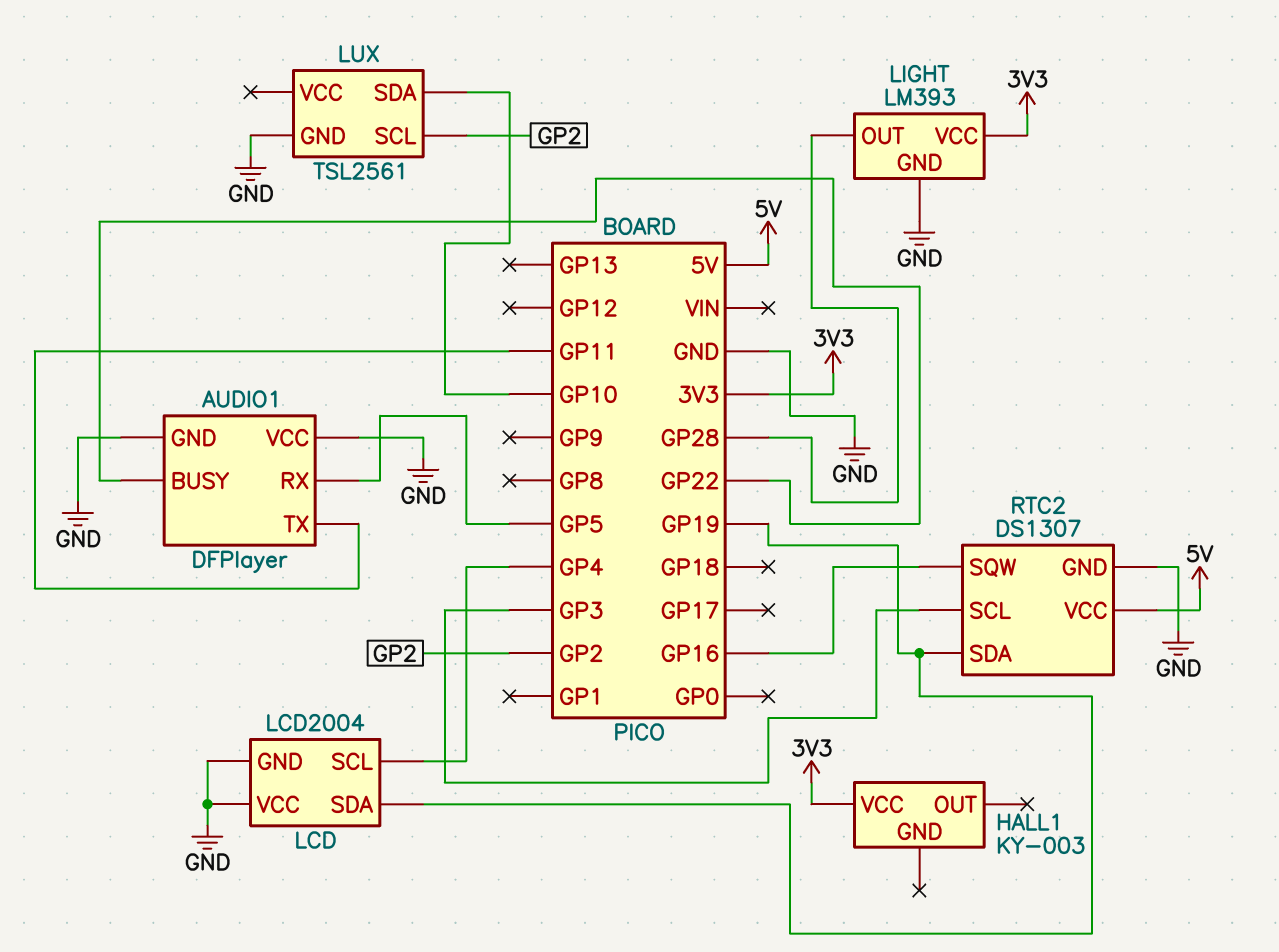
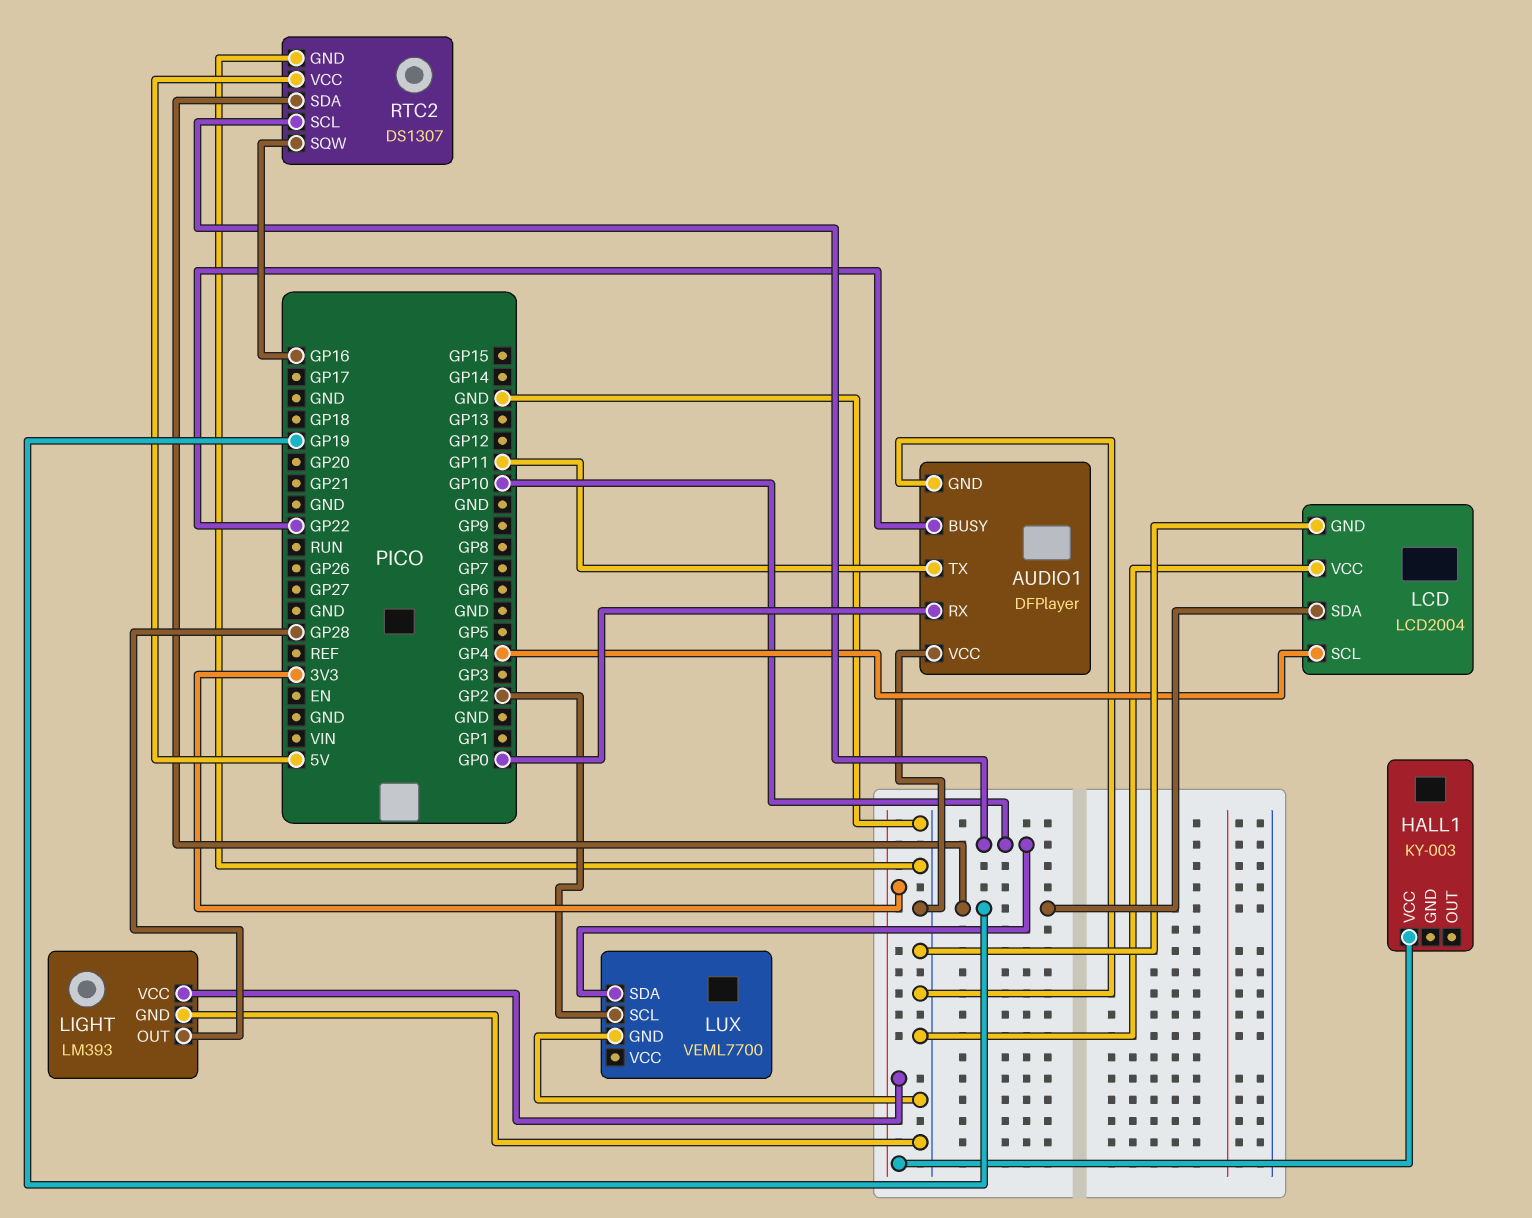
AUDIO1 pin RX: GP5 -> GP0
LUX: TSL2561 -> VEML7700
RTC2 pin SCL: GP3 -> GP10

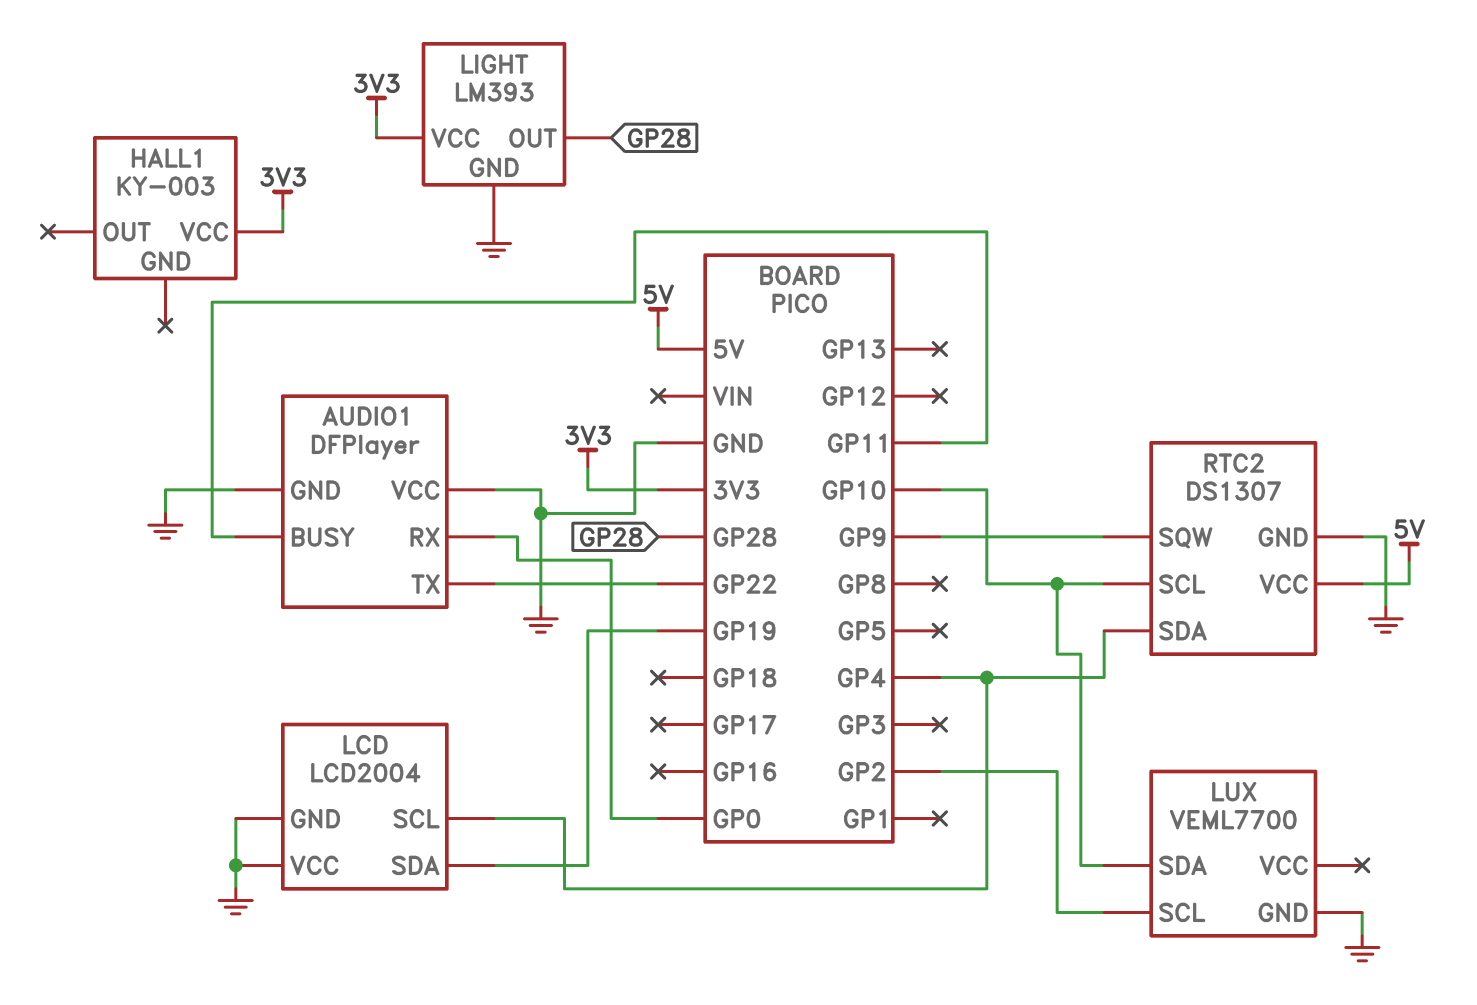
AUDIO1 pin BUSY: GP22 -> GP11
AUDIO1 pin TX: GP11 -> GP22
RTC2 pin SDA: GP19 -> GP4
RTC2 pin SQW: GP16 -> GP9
---
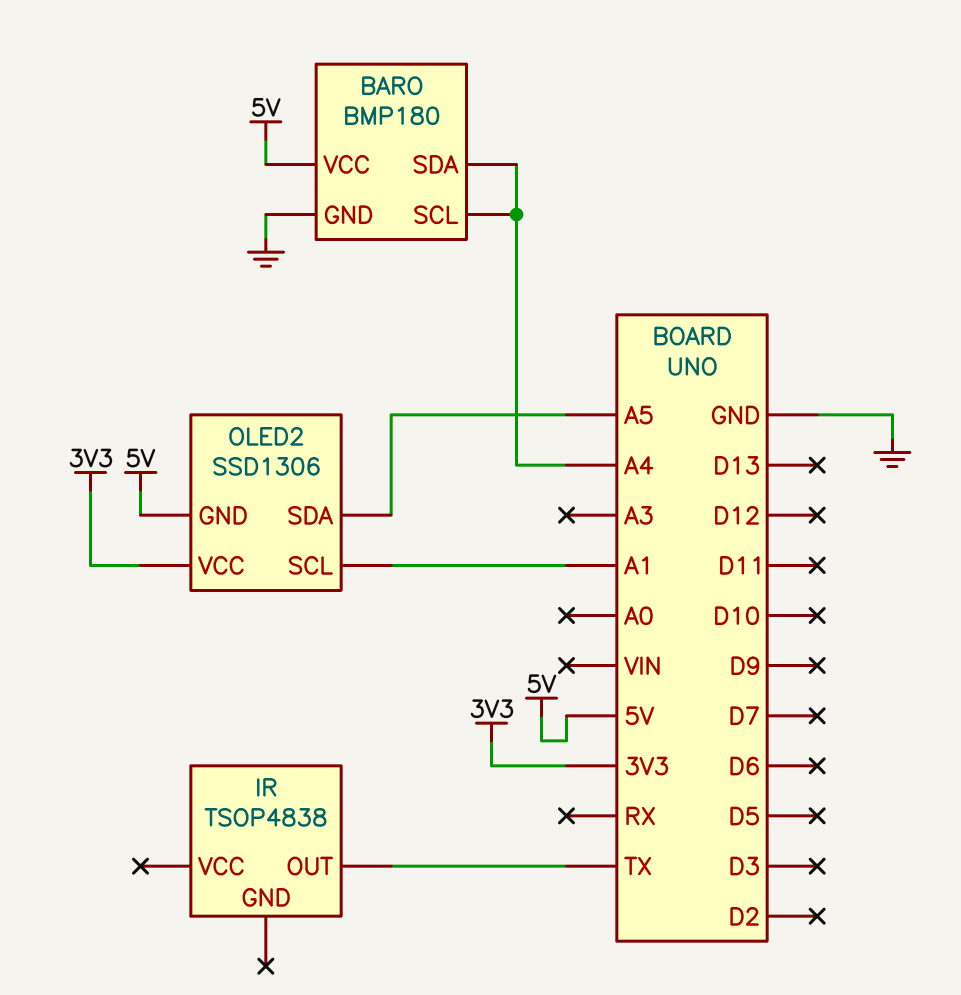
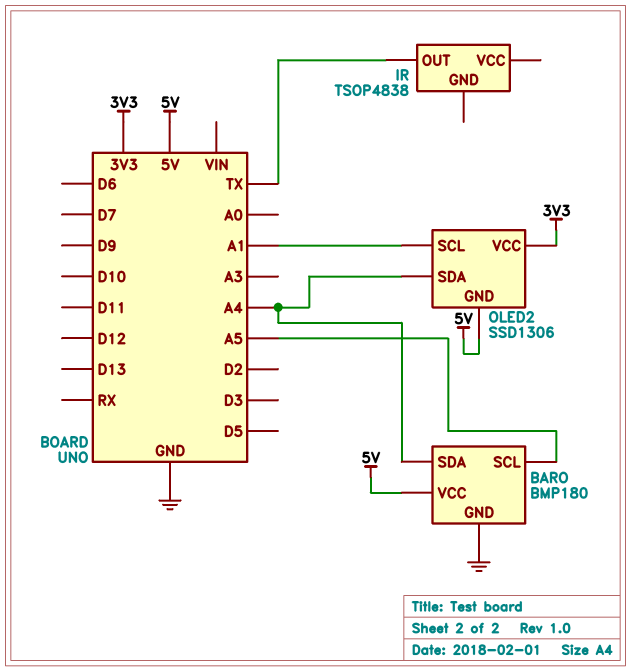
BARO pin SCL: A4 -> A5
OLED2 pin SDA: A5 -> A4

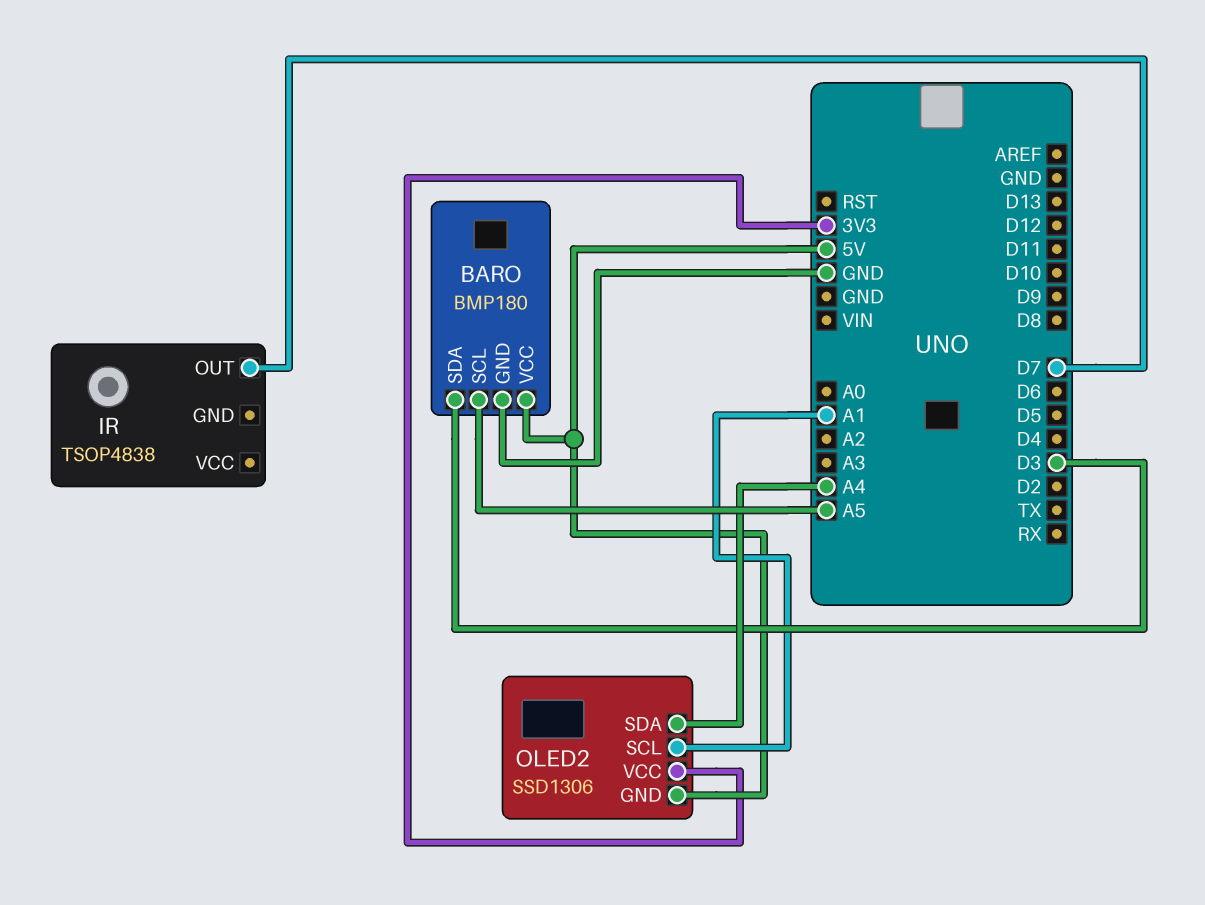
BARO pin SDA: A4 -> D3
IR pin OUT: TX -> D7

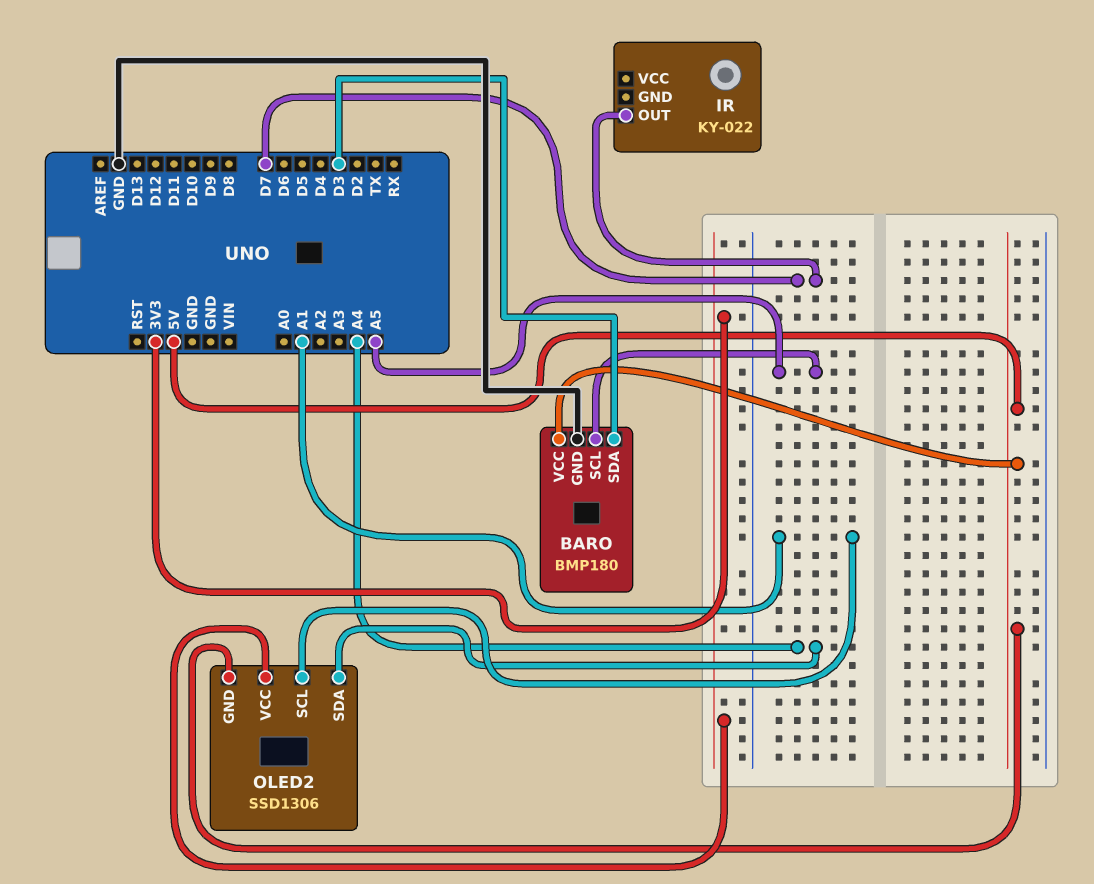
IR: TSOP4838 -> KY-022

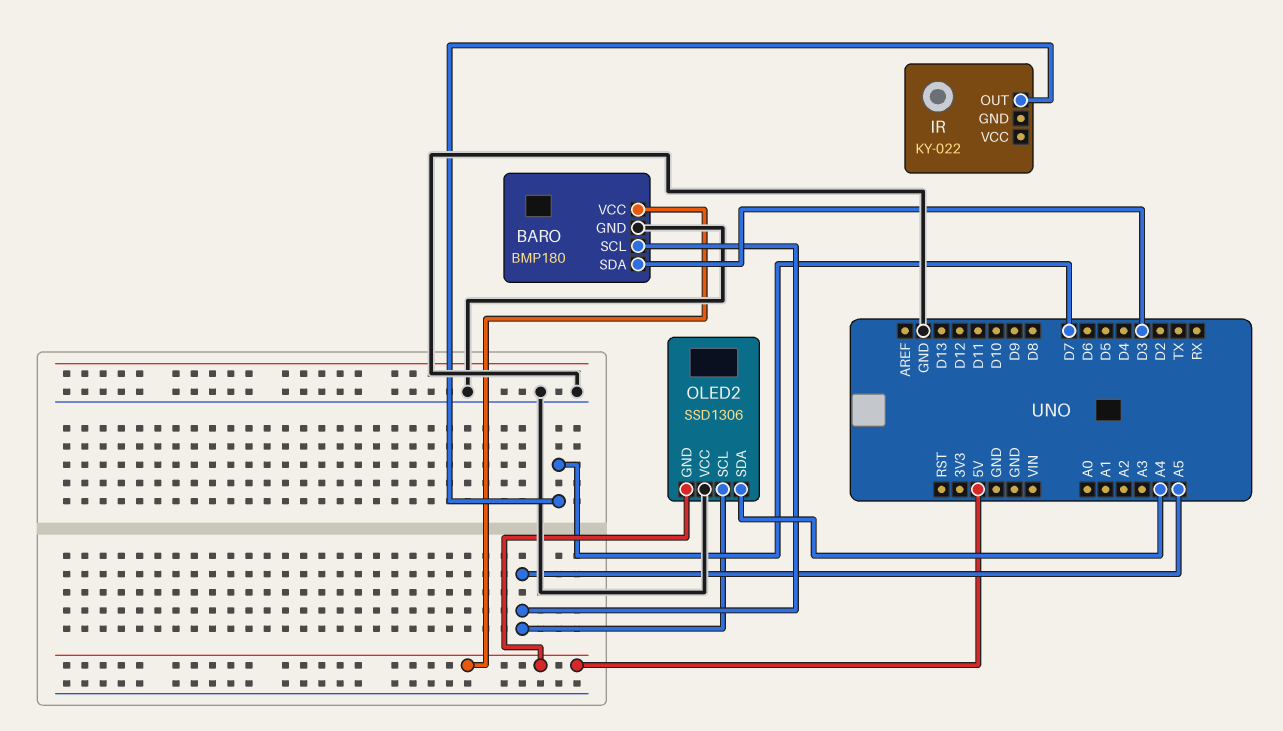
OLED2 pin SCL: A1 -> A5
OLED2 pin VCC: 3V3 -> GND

WHAT THE EXERCISE ASKS: In the listing above, find the line holding "OLED2 pin SDA: A5 -> A4" and the line holding "OLED2 pin VCC: 3V3 -> GND". Reproduce those two lines and all between them exactly, leaving out pictures.

ANSWER TO THIS EXERCISE:
OLED2 pin SDA: A5 -> A4

BARO pin SDA: A4 -> D3
IR pin OUT: TX -> D7

IR: TSOP4838 -> KY-022

OLED2 pin SCL: A1 -> A5
OLED2 pin VCC: 3V3 -> GND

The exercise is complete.